(EXERCISE DIRECTIONS)
Nothing but the lines from the one including "R8: 1k (N003, N008) -> 1k (N004, N008)" through the last line of the entries, restated exactly, should appear in the answer; omit the pictures.

(MATERIAL FOR THIS EXERCISE)
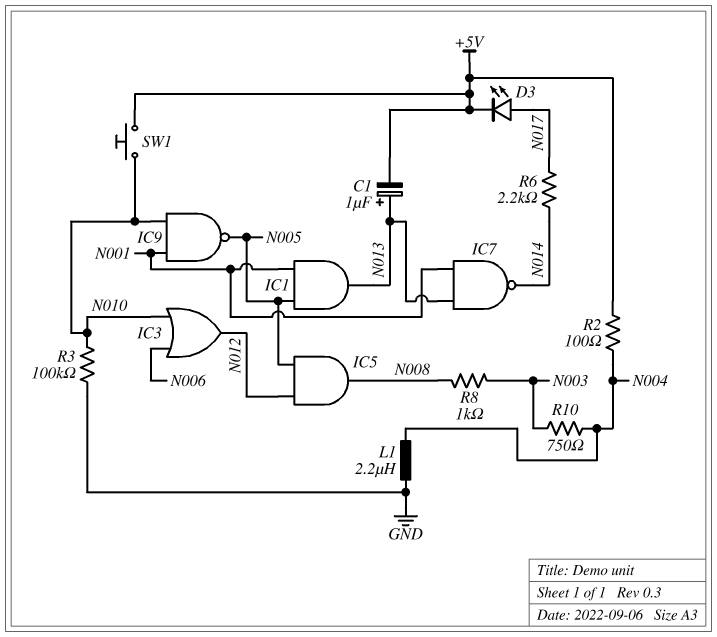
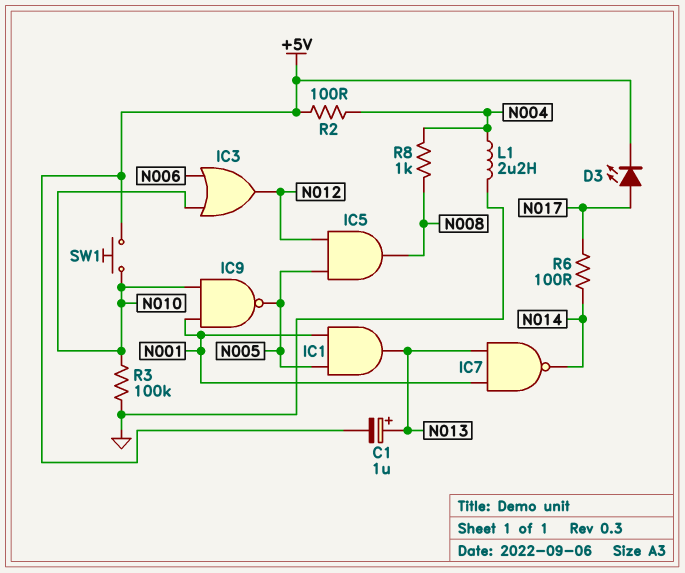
R6: 2.2k (N014, N017) -> 100 (N014, N017)
R8: 1k (N003, N008) -> 1k (N004, N008)
R10: 750 (N003, N004) -> none

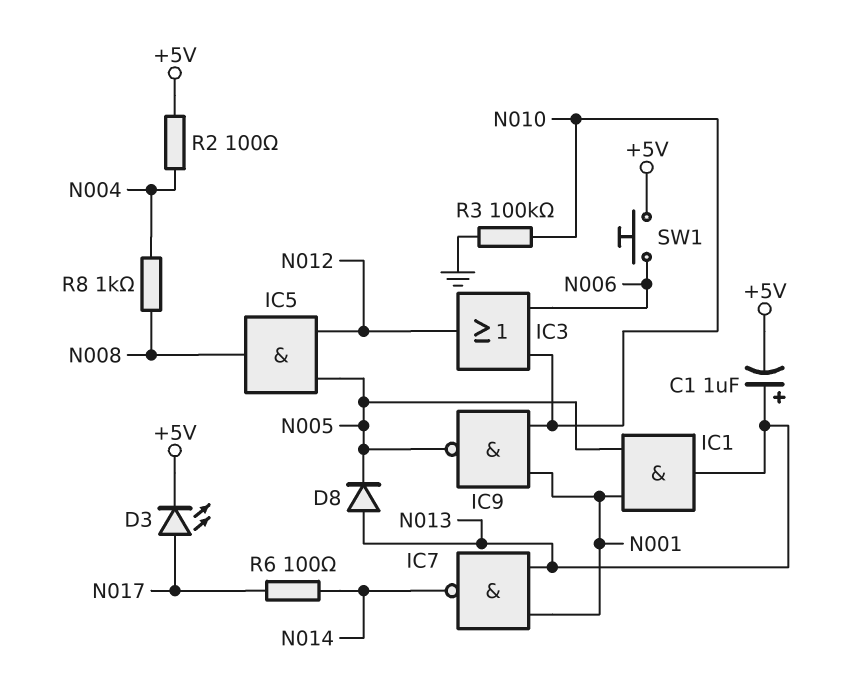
D8: none -> diode (A N013, K N005)
L1: 2.2uH (GND, N004) -> none
SW1: button (+5V, N010) -> button (+5V, N006)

(EXERCISE RESULT)
R8: 1k (N003, N008) -> 1k (N004, N008)
R10: 750 (N003, N004) -> none

D8: none -> diode (A N013, K N005)
L1: 2.2uH (GND, N004) -> none
SW1: button (+5V, N010) -> button (+5V, N006)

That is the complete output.